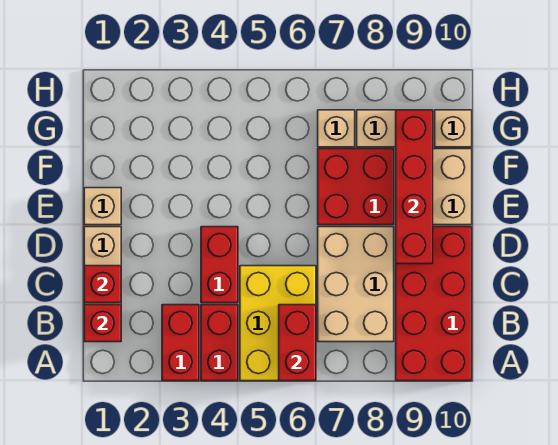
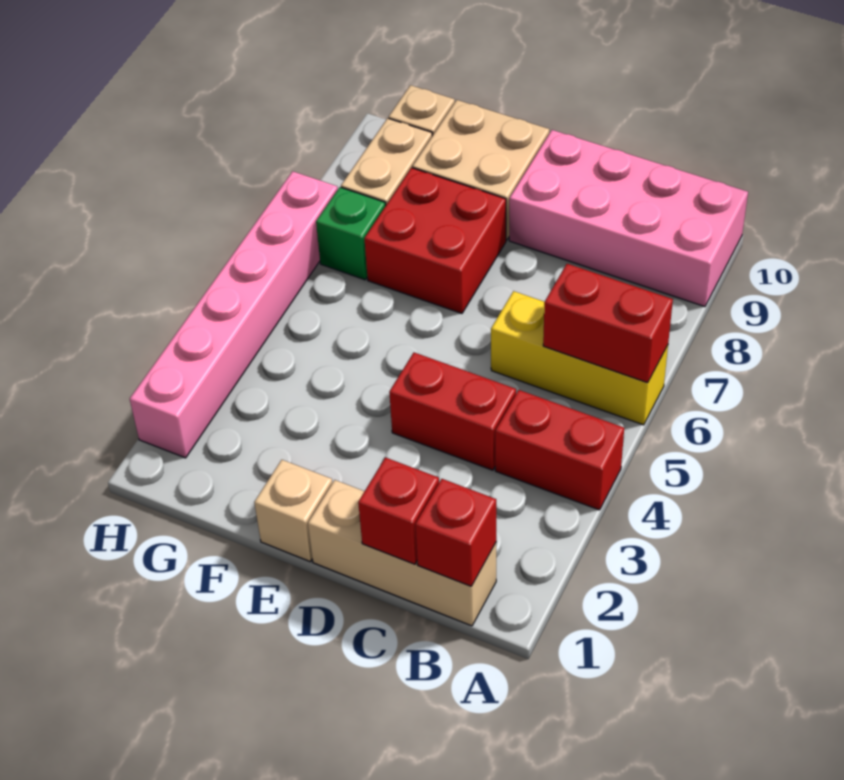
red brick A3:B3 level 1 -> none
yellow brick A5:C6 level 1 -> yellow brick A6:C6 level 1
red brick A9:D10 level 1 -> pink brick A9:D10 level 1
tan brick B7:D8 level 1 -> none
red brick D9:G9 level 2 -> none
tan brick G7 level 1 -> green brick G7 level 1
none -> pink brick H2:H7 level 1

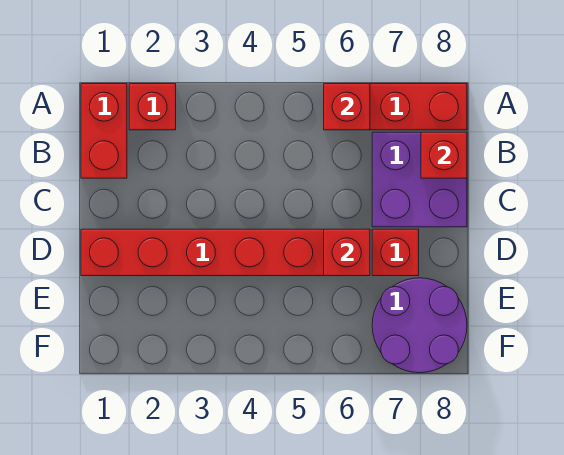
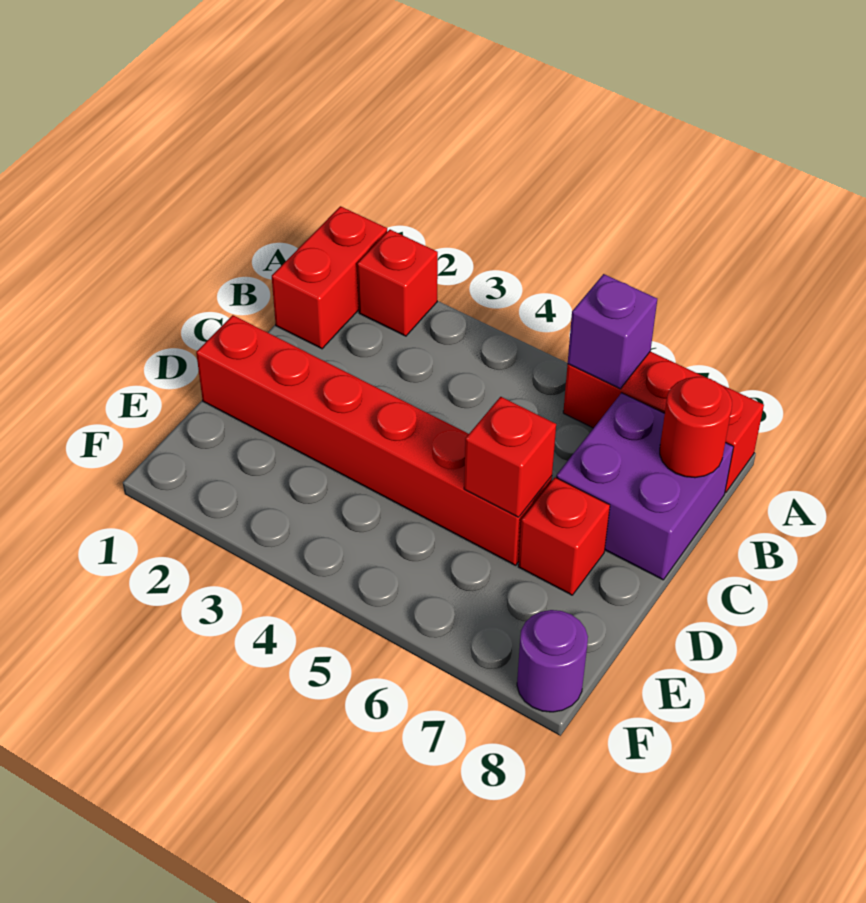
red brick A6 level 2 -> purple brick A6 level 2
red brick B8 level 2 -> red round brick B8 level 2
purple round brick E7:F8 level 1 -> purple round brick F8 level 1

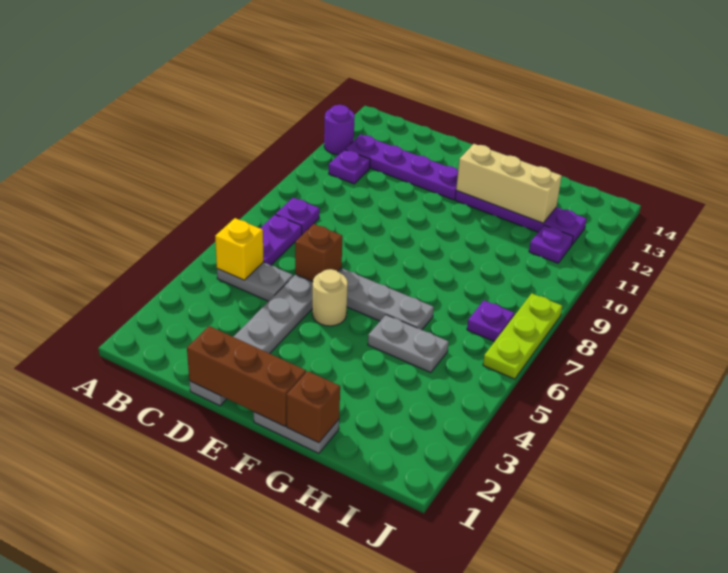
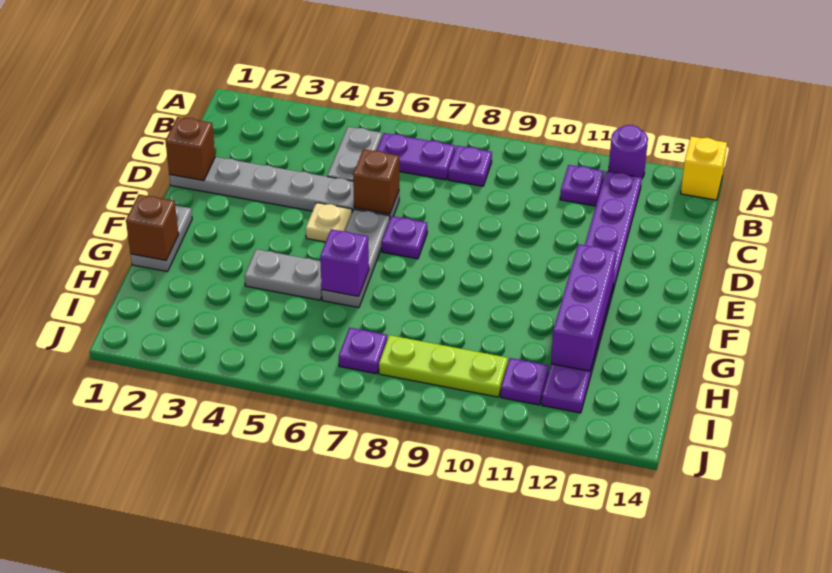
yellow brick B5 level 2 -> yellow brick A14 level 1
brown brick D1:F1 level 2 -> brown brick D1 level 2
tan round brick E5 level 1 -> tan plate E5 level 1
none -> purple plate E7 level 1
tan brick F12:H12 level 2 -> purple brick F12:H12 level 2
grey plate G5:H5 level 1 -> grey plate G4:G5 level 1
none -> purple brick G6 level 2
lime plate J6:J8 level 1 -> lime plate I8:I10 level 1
===============
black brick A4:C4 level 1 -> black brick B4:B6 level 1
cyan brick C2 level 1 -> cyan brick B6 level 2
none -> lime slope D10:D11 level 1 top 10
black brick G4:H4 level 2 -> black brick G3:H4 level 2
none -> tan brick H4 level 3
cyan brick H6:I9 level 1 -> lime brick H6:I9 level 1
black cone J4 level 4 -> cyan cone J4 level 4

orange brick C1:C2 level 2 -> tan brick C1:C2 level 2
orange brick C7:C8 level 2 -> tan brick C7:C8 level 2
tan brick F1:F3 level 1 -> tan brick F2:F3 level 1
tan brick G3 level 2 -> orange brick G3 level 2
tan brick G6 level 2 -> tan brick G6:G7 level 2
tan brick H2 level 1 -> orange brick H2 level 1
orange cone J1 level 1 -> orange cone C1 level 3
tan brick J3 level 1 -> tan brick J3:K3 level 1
===============
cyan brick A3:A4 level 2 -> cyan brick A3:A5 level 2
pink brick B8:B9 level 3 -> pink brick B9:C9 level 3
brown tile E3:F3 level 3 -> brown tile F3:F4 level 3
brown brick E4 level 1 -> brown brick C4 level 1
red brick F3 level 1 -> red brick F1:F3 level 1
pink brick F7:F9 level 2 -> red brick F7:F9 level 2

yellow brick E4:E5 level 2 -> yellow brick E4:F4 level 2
===============
## Problem requirements
Copy out each line of the data that holds the string "none".

## Task solution
red brick A3:B3 level 1 -> none
tan brick B7:D8 level 1 -> none
red brick D9:G9 level 2 -> none
none -> pink brick H2:H7 level 1
none -> purple plate E7 level 1
none -> purple brick G6 level 2
none -> lime slope D10:D11 level 1 top 10
none -> tan brick H4 level 3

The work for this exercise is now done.